--- The problem ---
Give the entries back exactly as they stand, but without pictures.

Polygon outline sequences

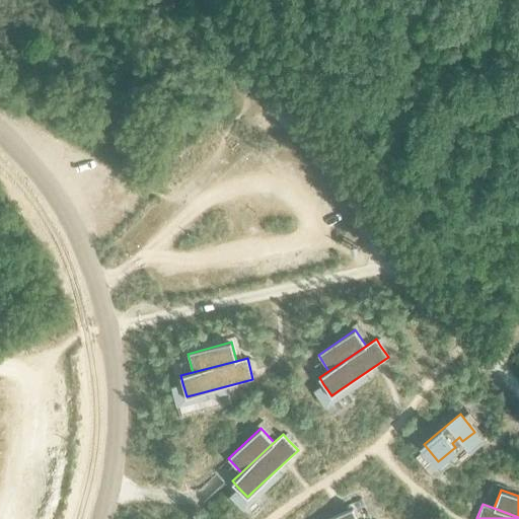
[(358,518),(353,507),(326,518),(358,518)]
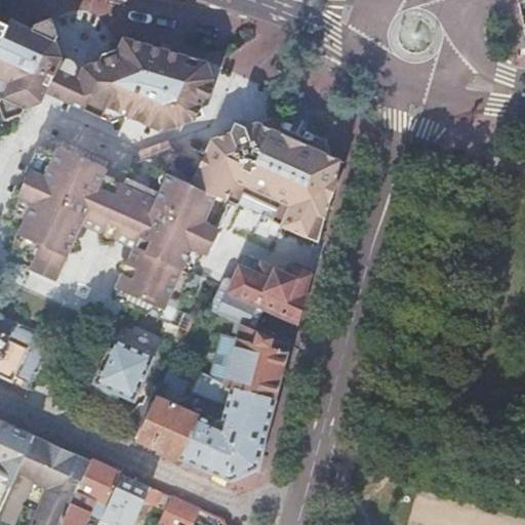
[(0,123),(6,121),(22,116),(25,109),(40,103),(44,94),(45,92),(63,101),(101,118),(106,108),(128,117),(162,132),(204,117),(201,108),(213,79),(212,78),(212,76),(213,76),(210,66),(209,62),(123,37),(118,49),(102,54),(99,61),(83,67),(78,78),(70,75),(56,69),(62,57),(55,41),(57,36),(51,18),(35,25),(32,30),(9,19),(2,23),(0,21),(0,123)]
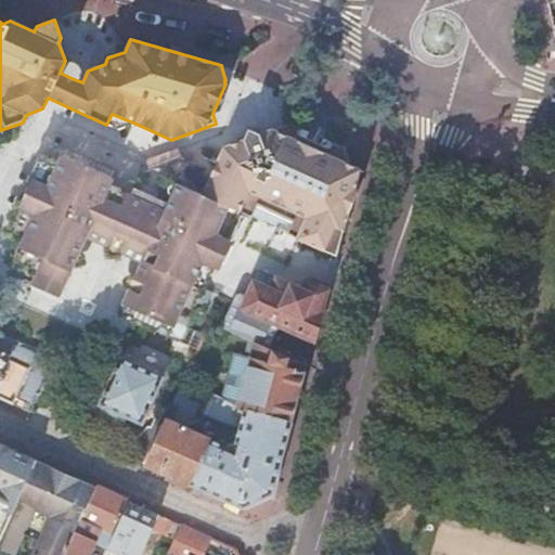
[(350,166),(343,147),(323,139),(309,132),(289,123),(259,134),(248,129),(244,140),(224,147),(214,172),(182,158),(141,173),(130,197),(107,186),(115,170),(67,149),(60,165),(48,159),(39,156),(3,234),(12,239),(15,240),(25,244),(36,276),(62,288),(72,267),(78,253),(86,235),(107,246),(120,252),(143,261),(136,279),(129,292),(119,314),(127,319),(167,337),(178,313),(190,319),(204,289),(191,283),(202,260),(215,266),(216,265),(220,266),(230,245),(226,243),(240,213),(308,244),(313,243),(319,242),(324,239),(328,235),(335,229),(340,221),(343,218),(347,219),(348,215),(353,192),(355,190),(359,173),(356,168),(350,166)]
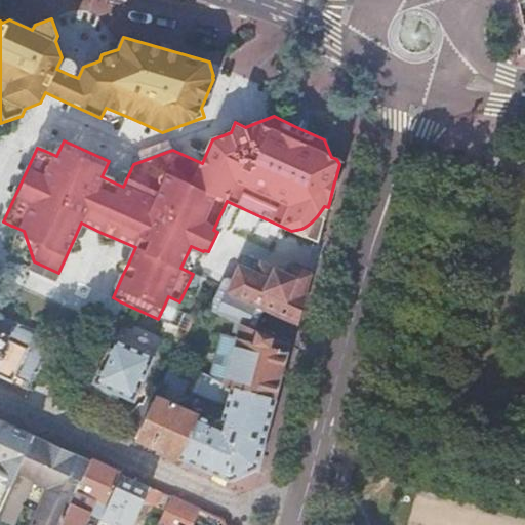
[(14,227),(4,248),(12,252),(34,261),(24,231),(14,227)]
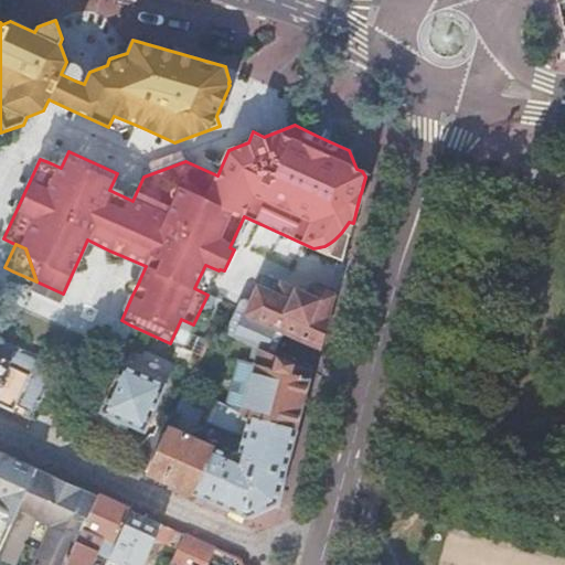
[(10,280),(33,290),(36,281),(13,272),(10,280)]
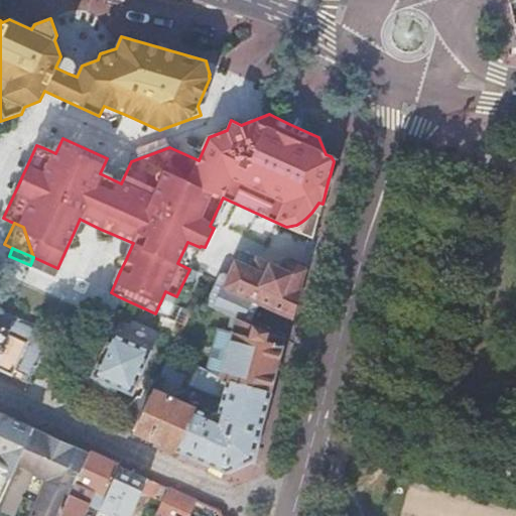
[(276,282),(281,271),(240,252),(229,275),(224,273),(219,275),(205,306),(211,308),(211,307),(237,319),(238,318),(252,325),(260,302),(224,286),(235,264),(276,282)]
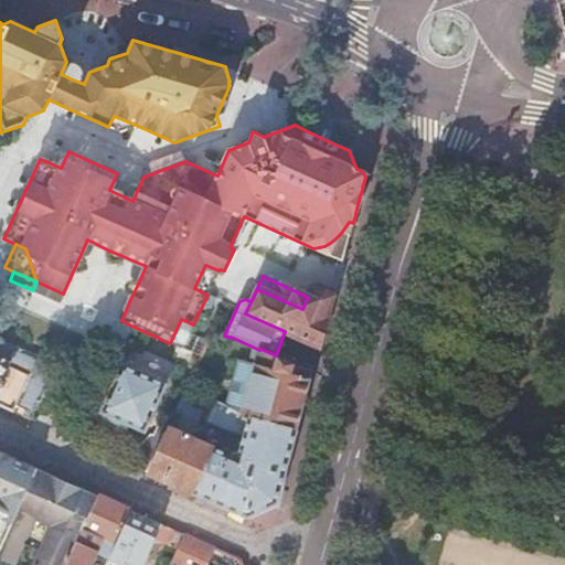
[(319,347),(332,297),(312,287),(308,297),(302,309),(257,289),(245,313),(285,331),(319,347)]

--- Solution ---
[(358,518),(353,507),(326,518),(358,518)]
[(0,123),(6,121),(22,116),(25,109),(40,103),(44,94),(45,92),(63,101),(101,118),(106,108),(128,117),(162,132),(204,117),(201,108),(213,79),(212,78),(212,76),(213,76),(210,66),(209,62),(123,37),(118,49),(102,54),(99,61),(83,67),(78,78),(70,75),(56,69),(62,57),(55,41),(57,36),(51,18),(35,25),(32,30),(9,19),(2,23),(0,21),(0,123)]
[(350,166),(343,147),(323,139),(309,132),(289,123),(259,134),(248,129),(244,140),(224,147),(214,172),(182,158),(141,173),(130,197),(107,186),(115,170),(67,149),(60,165),(48,159),(39,156),(3,234),(12,239),(15,240),(25,244),(36,276),(62,288),(72,267),(78,253),(86,235),(107,246),(120,252),(143,261),(136,279),(129,292),(119,314),(127,319),(167,337),(178,313),(190,319),(204,289),(191,283),(202,260),(215,266),(216,265),(220,266),(230,245),(226,243),(240,213),(308,244),(313,243),(319,242),(324,239),(328,235),(335,229),(340,221),(343,218),(347,219),(348,215),(353,192),(355,190),(359,173),(356,168),(350,166)]
[(14,227),(4,248),(12,252),(34,261),(24,231),(14,227)]
[(10,280),(33,290),(36,281),(13,272),(10,280)]
[(276,282),(281,271),(240,252),(229,275),(224,273),(219,275),(205,306),(211,308),(211,307),(237,319),(238,318),(252,325),(260,302),(224,286),(235,264),(276,282)]
[(319,347),(332,297),(312,287),(308,297),(302,309),(257,289),(245,313),(285,331),(319,347)]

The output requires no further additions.